Records shown section start

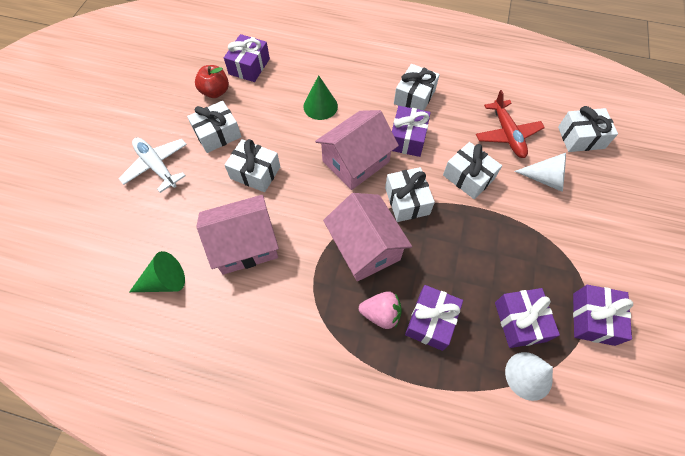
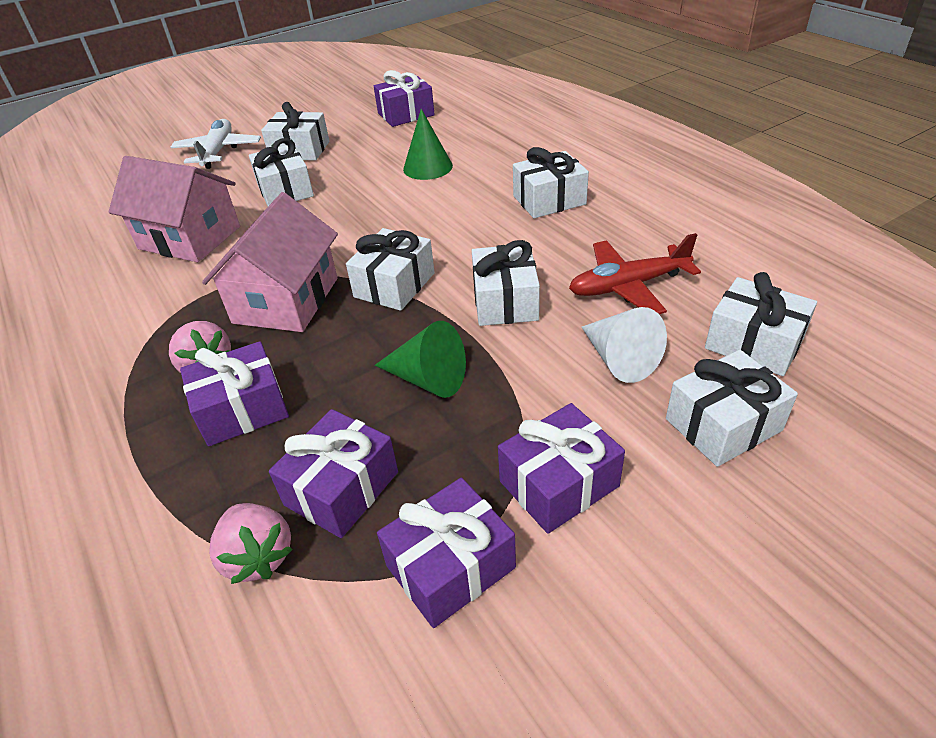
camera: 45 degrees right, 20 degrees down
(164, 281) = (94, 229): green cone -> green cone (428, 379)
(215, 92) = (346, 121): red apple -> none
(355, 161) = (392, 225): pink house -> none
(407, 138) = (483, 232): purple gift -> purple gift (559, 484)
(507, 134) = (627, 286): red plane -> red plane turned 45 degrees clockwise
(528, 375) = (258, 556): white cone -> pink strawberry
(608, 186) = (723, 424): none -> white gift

Records shown section end

#### Problem details:
Copy each line of the records precisely and drop any images they hold.

#### Task solution:
camera: 45 degrees right, 20 degrees down
(164, 281) = (94, 229): green cone -> green cone (428, 379)
(215, 92) = (346, 121): red apple -> none
(355, 161) = (392, 225): pink house -> none
(407, 138) = (483, 232): purple gift -> purple gift (559, 484)
(507, 134) = (627, 286): red plane -> red plane turned 45 degrees clockwise
(528, 375) = (258, 556): white cone -> pink strawberry
(608, 186) = (723, 424): none -> white gift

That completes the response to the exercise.